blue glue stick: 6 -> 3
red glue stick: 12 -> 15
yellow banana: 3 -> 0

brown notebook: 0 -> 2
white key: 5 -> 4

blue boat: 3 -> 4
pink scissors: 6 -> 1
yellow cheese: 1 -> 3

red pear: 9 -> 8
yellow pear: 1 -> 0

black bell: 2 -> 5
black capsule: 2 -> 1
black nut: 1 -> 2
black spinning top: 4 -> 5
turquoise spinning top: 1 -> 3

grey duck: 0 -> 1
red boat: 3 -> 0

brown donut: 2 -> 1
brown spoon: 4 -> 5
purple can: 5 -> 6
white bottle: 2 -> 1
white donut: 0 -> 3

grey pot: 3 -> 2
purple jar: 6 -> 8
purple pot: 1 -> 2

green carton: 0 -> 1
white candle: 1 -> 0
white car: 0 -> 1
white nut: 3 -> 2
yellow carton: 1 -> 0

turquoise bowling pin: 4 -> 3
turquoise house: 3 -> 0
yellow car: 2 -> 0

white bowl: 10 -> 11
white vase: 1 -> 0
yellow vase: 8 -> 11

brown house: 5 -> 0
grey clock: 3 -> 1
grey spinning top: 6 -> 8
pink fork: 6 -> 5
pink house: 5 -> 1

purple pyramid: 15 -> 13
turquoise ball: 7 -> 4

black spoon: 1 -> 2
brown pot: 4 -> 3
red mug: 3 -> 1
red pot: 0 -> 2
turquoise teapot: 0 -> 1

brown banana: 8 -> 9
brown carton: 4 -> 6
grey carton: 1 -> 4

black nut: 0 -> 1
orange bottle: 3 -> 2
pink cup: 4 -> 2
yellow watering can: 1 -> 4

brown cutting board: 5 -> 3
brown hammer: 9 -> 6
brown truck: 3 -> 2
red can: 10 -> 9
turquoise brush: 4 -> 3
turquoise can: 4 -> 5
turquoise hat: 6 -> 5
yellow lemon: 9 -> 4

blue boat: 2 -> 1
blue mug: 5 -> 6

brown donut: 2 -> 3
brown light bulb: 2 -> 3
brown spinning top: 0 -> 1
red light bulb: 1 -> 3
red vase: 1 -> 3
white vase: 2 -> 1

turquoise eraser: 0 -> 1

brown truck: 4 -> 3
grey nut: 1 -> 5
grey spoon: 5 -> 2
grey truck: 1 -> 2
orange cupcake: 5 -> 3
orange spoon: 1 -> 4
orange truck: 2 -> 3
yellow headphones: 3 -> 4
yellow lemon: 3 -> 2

* **WHAT THE EXERCISE ASKS**: Say how many lines in the data hold the string "truck". No other content should accompany the number.

* **EXERCISE ANSWER**: 4